▶ _EXERCISE REQUIREMENTS_
Exactly the lines starting at the line containing "tan brick C9:E10" and ending at the line containing "black brick E1" are to be written out from the listing below, both included.

** PROVIDED DATA follows **

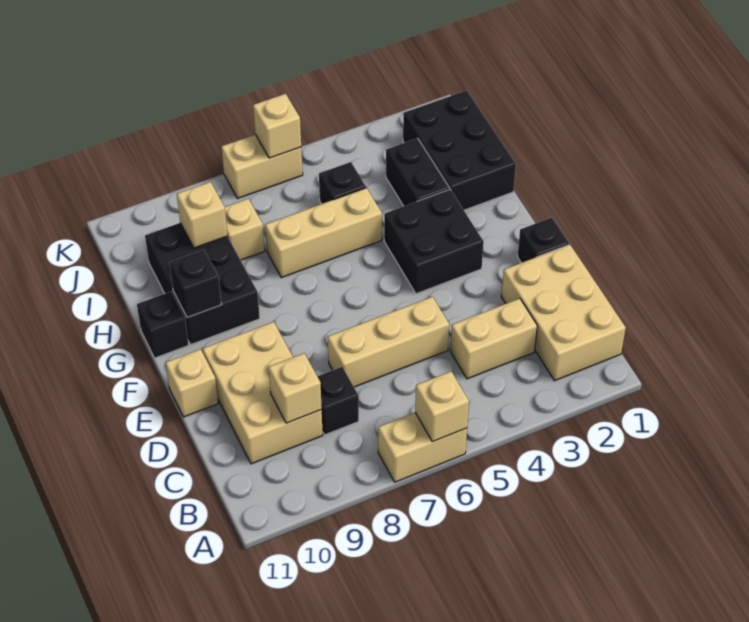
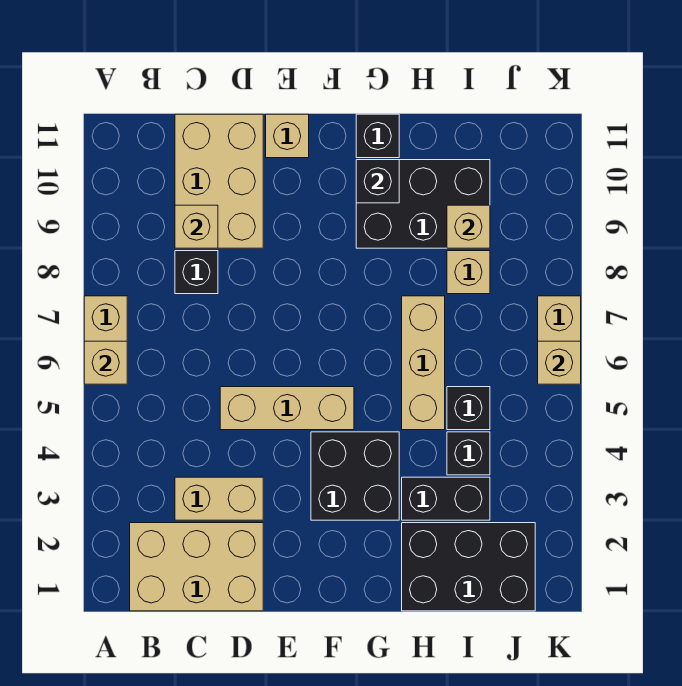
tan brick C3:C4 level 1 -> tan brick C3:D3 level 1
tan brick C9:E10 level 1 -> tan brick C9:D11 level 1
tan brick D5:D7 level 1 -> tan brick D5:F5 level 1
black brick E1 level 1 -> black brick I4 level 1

** End of PROVIDED DATA **
** PROVIDED DATA follows **

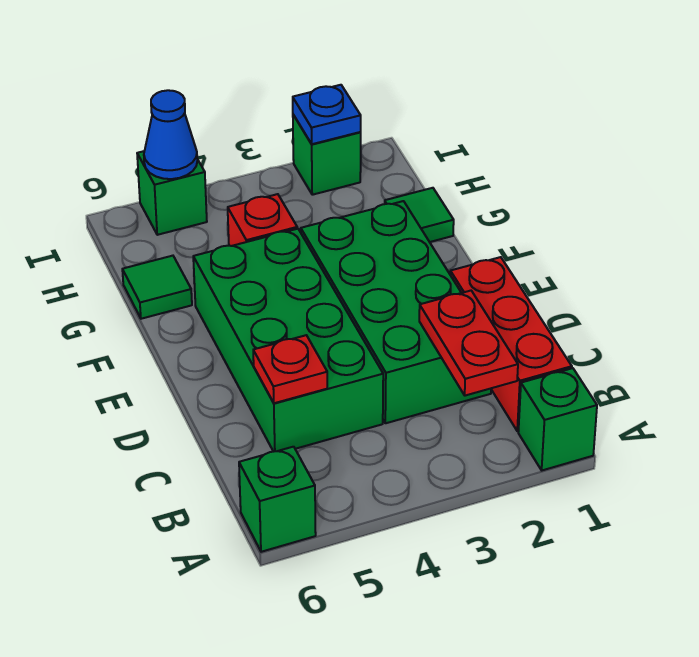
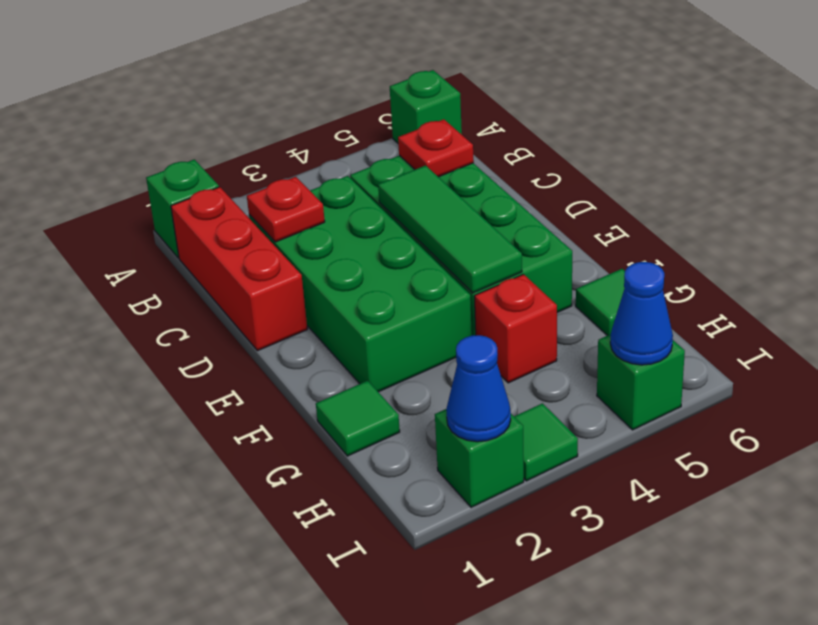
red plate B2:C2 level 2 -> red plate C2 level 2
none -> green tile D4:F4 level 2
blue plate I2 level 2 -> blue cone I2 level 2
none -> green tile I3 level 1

** End of PROVIDED DATA **

▶ _RESPONSE TO THE TASK_
tan brick C9:E10 level 1 -> tan brick C9:D11 level 1
tan brick D5:D7 level 1 -> tan brick D5:F5 level 1
black brick E1 level 1 -> black brick I4 level 1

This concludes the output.